(Beginning of RECORDS FOR THE TASK)

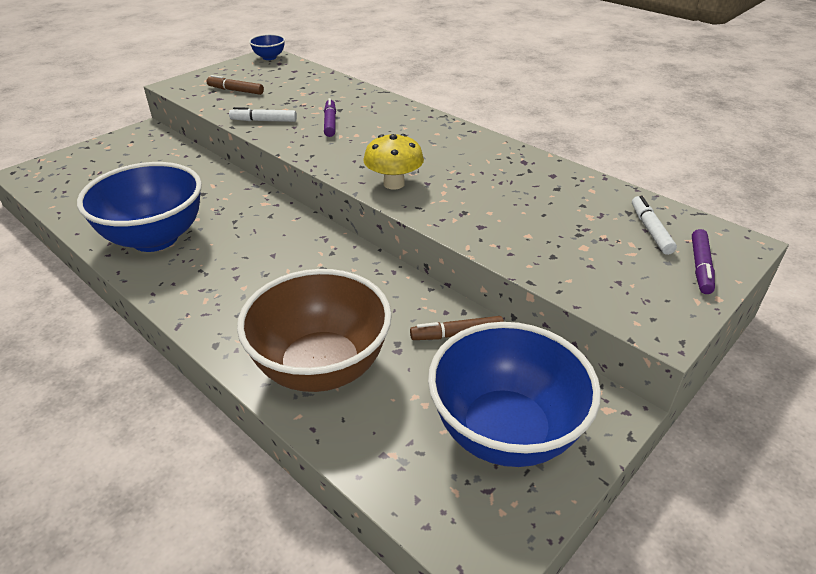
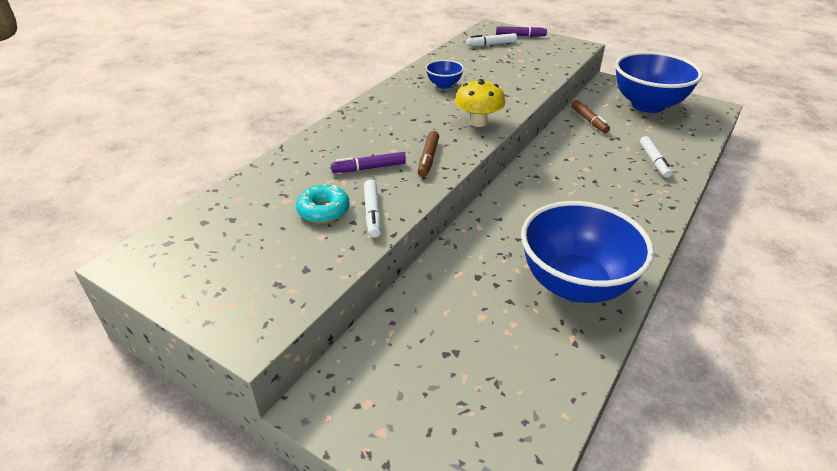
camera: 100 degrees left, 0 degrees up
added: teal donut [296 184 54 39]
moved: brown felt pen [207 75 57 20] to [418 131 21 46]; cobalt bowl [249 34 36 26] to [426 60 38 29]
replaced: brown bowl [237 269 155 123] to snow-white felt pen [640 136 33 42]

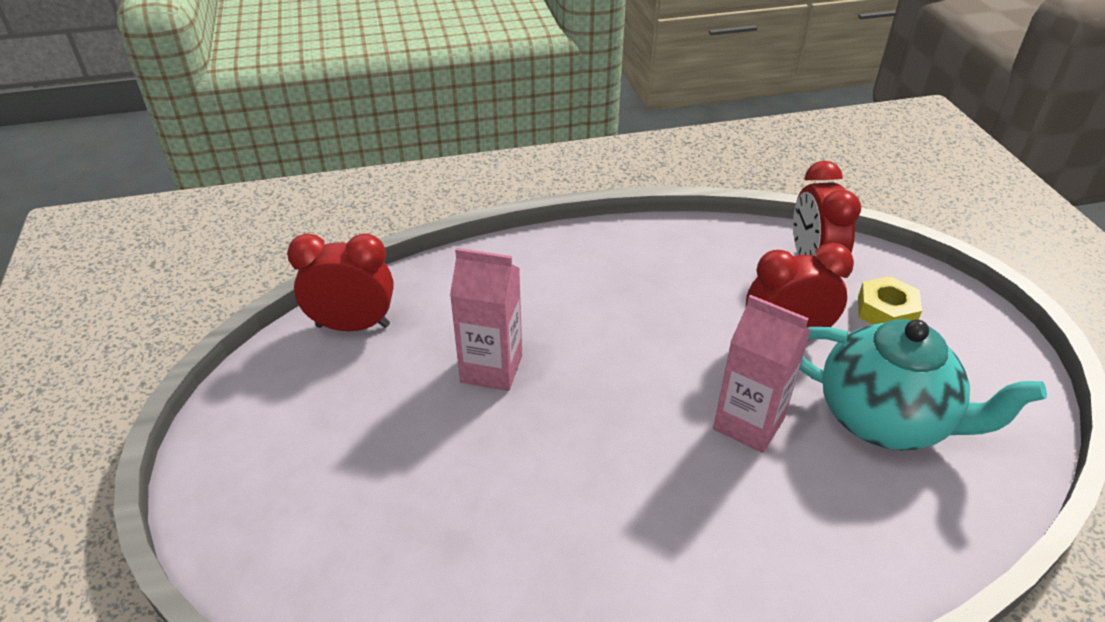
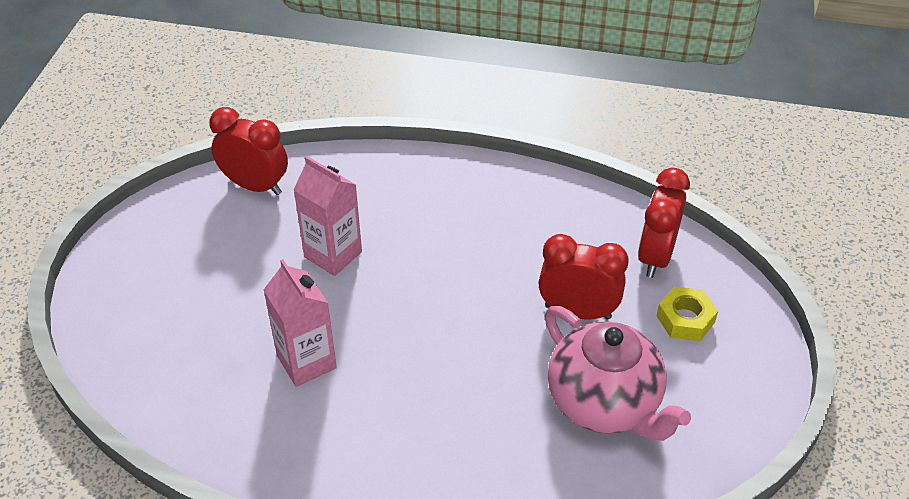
camera: 25 degrees right, 5 degrees up
moved: rosy milk carton [713 295 98 158] to [264 259 73 128]
recoloured: teal china teapot [800 319 247 131] to rosy china teapot [545 306 146 135]

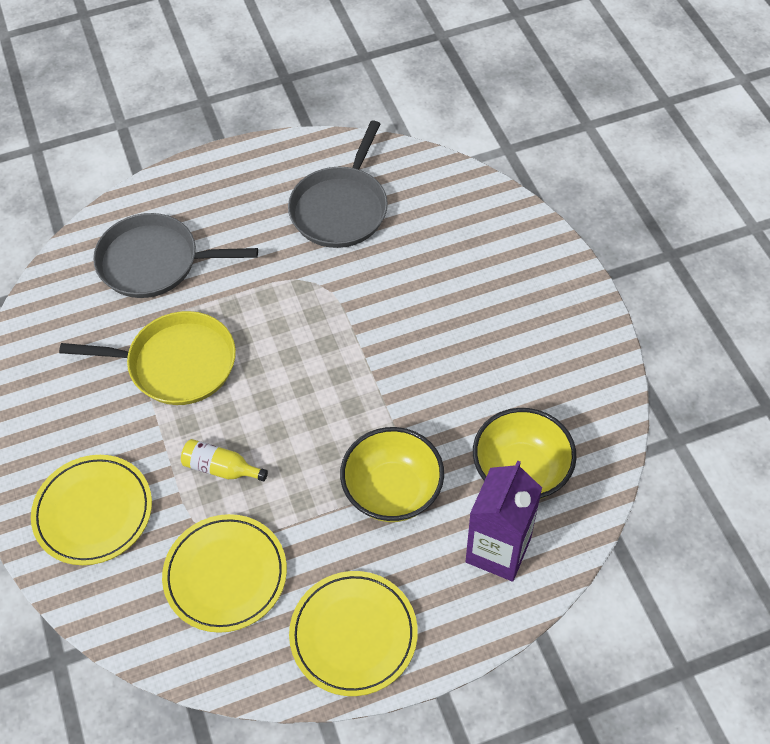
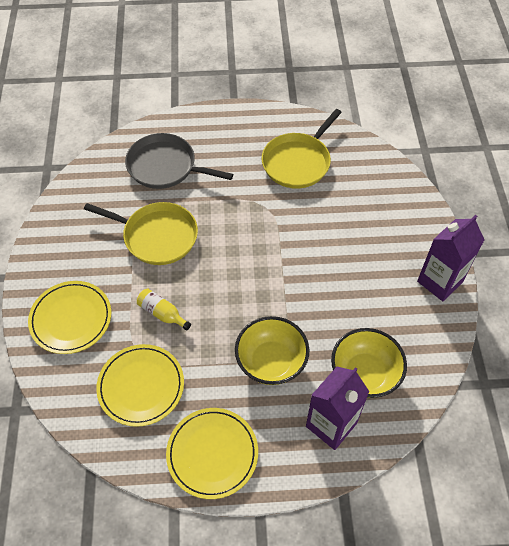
camera: 15 degrees right, 0 degrees up
added: violet milk carton [417 215 68 86]
recoloured: grey skillet [288 121 100 127] to yellow skillet [262 109 80 80]

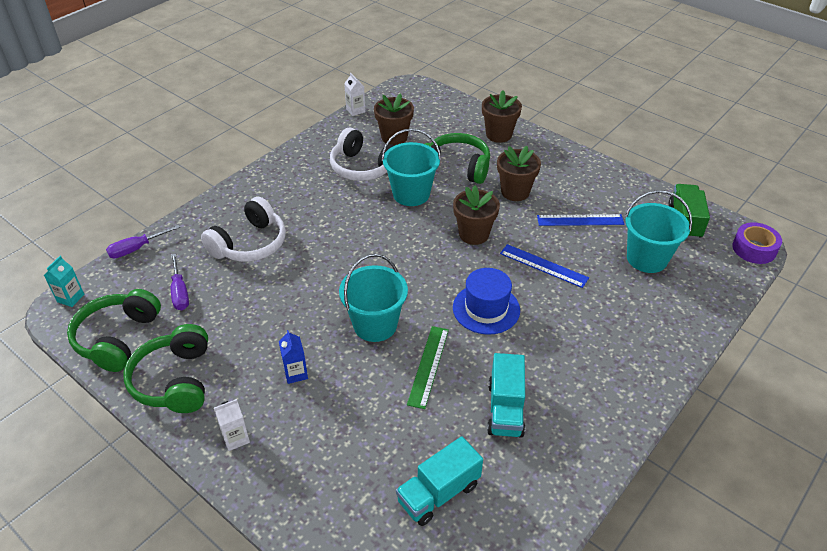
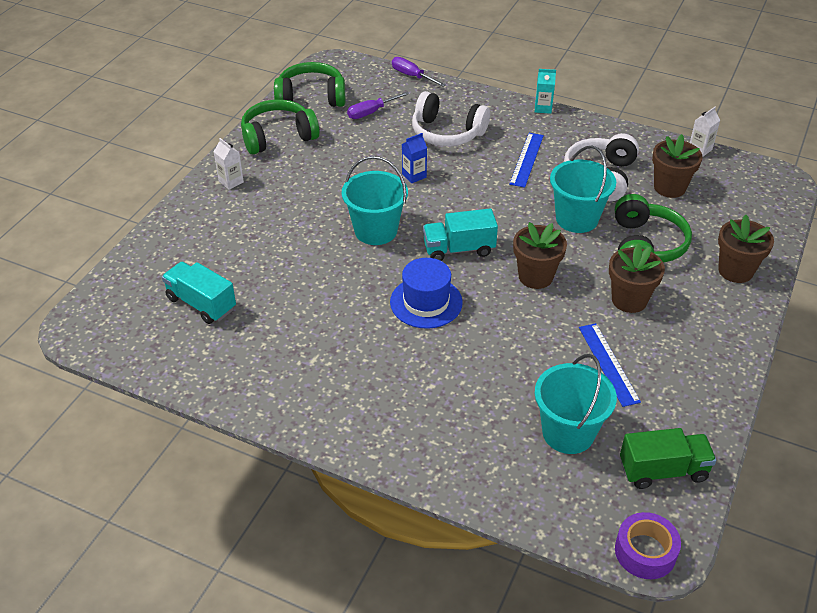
camera: 75 degrees right, 0 degrees up
removed: green ruler [407 326 42 83]
moved: teal milk carton [44 256 40 51] to [535 69 21 45]; cobalt milk carton [279 330 29 54] to [402 133 25 50]; teal lorry [487 353 38 85] to [423 208 75 53]; cobalt ruler [500 244 89 44] to [509 133 35 55]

(End of RECORDS FOR THE TASK)

Look over the entries above. Copy every line that contains the word "felt".

moved: brown felt pen [207 75 57 20] to [418 131 21 46]; cobalt bowl [249 34 36 26] to [426 60 38 29]
replaced: brown bowl [237 269 155 123] to snow-white felt pen [640 136 33 42]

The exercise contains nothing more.